What you should do
For the material that follows, tally the lines holding "none" and give the total alone.

Records to use

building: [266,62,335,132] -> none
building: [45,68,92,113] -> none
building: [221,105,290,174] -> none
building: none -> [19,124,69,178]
==
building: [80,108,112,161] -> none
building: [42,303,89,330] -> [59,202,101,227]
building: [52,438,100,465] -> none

Answer box
6